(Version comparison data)

● ● ● ●

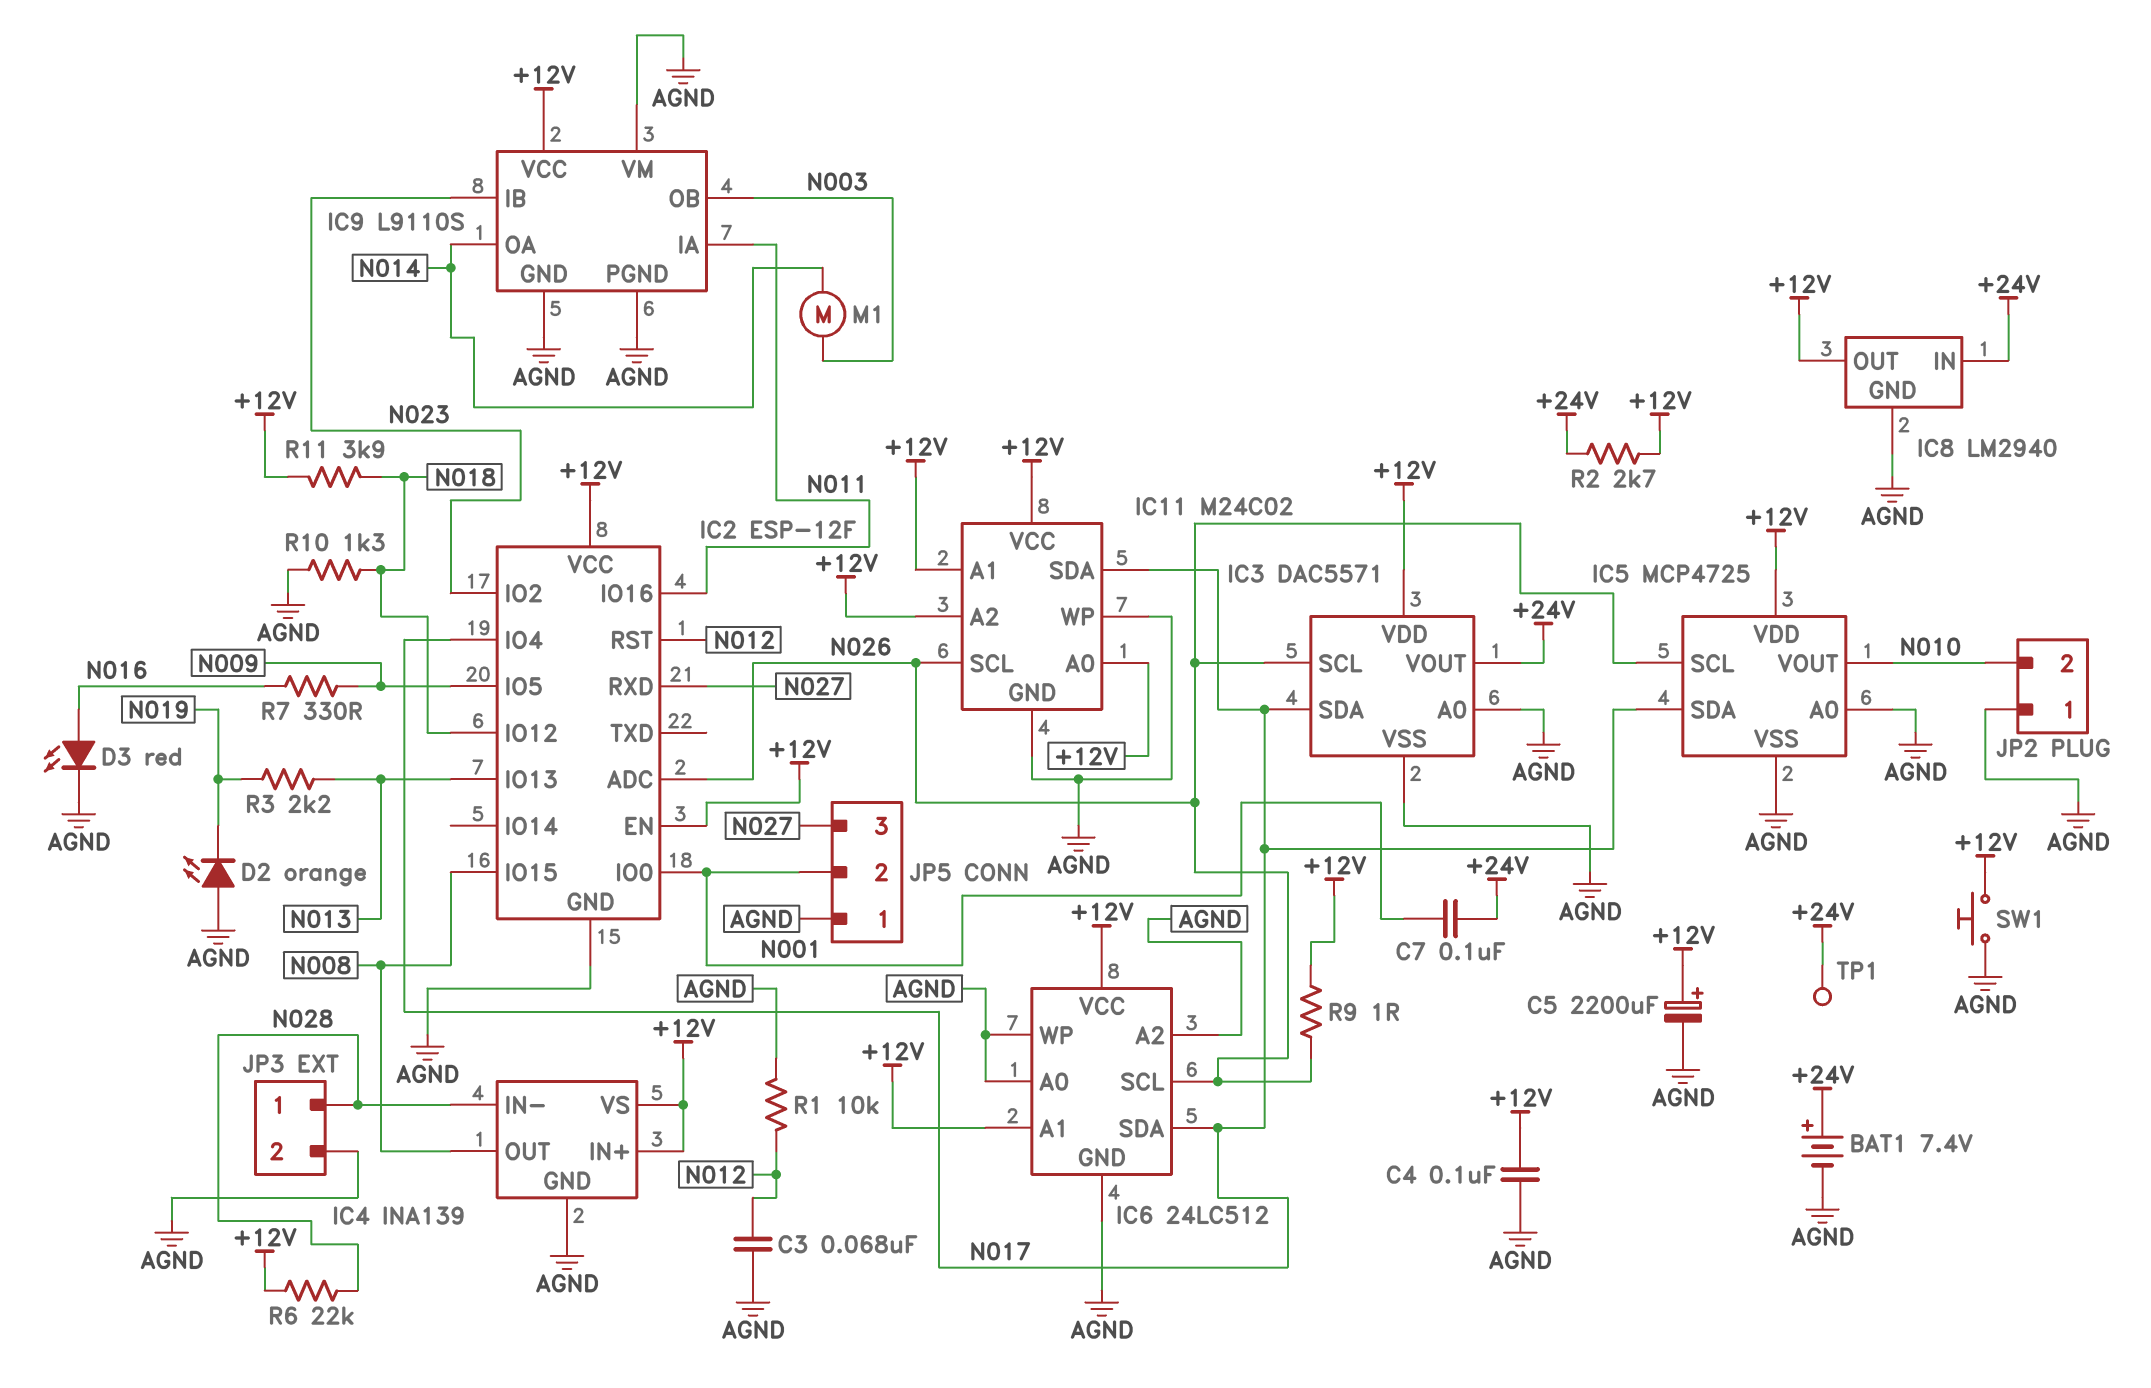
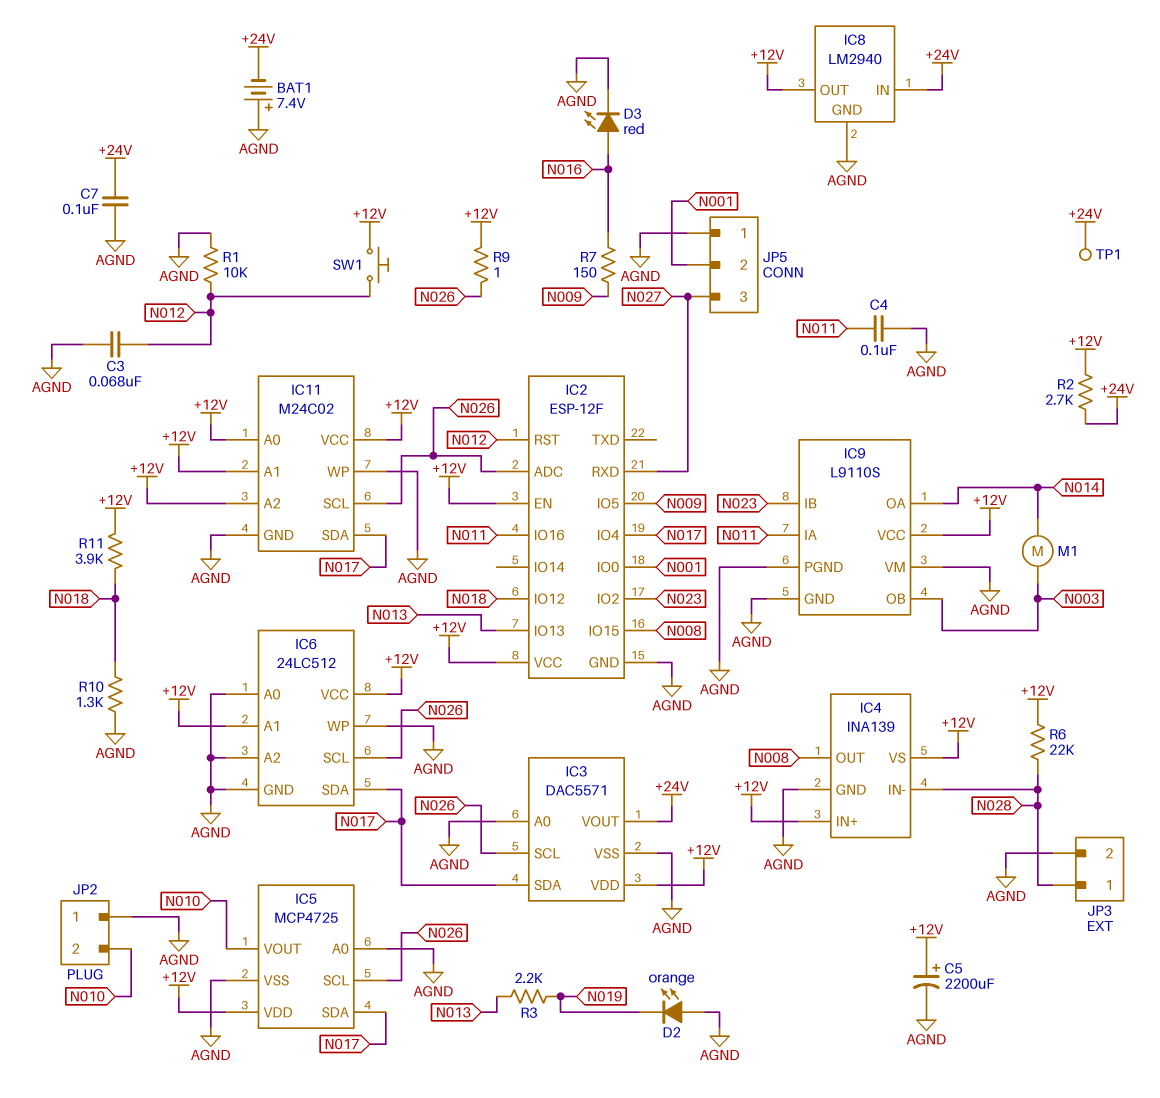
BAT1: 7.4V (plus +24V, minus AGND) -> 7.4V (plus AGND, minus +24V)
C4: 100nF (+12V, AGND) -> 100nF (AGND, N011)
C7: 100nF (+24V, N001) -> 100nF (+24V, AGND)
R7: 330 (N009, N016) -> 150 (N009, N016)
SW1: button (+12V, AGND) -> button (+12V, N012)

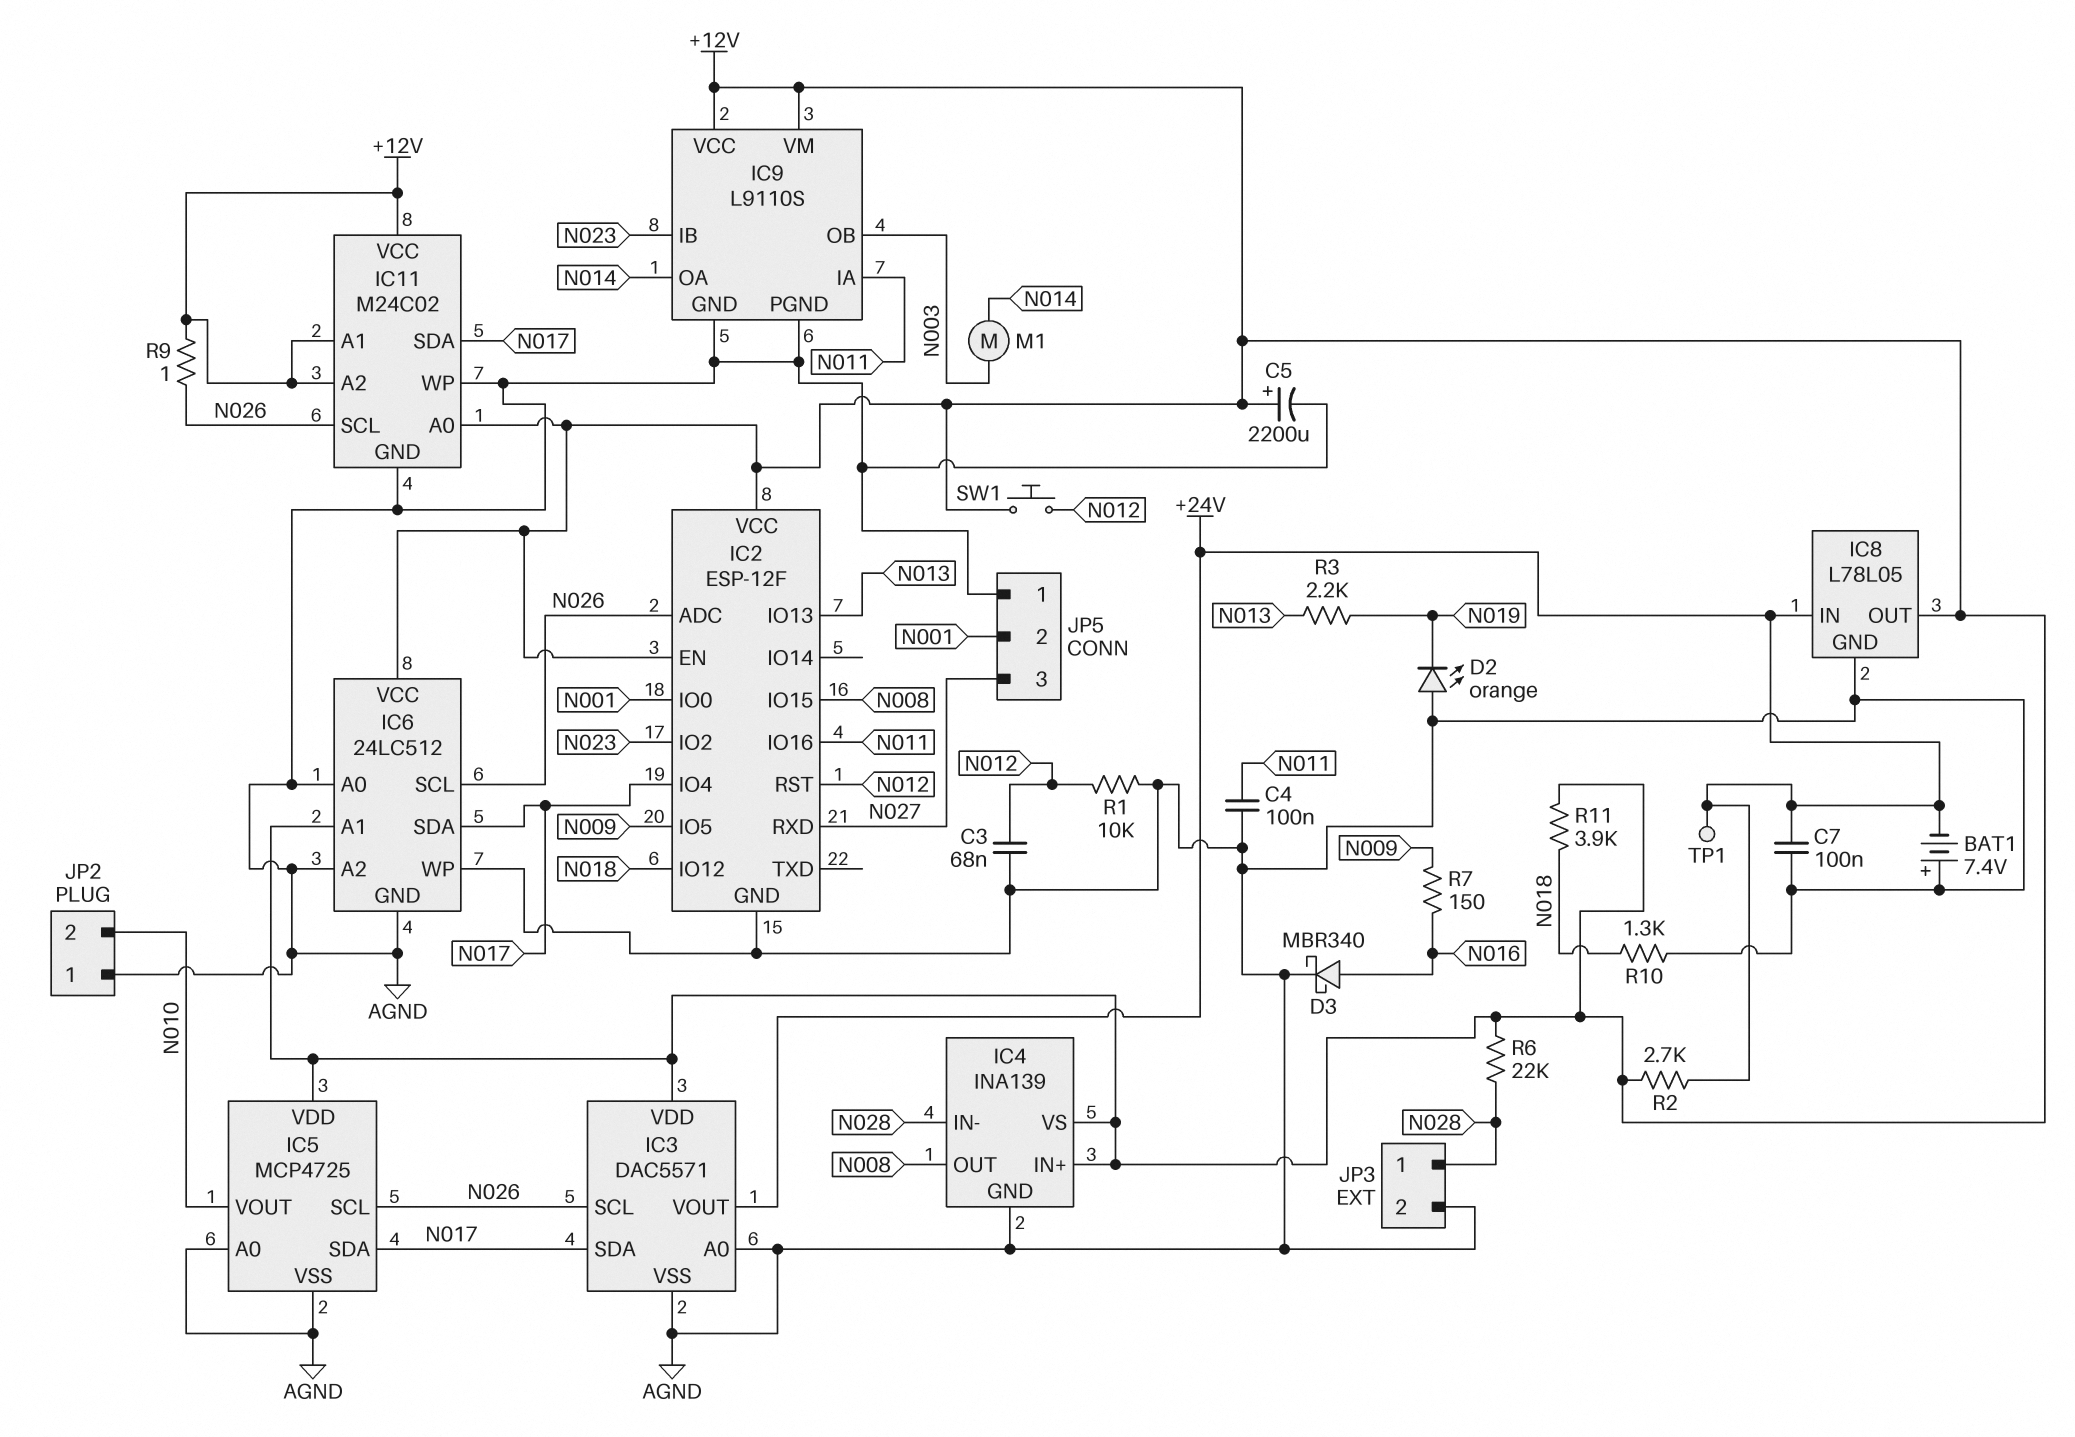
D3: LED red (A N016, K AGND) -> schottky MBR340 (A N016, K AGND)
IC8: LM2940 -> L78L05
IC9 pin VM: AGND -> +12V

● ● ● ●

» **Assignment**
Your answer must be the line holding "D3: LED red" plus every later line to the end of the records, copied exactly.

» **Solution to the exercise**
D3: LED red (A N016, K AGND) -> schottky MBR340 (A N016, K AGND)
IC8: LM2940 -> L78L05
IC9 pin VM: AGND -> +12V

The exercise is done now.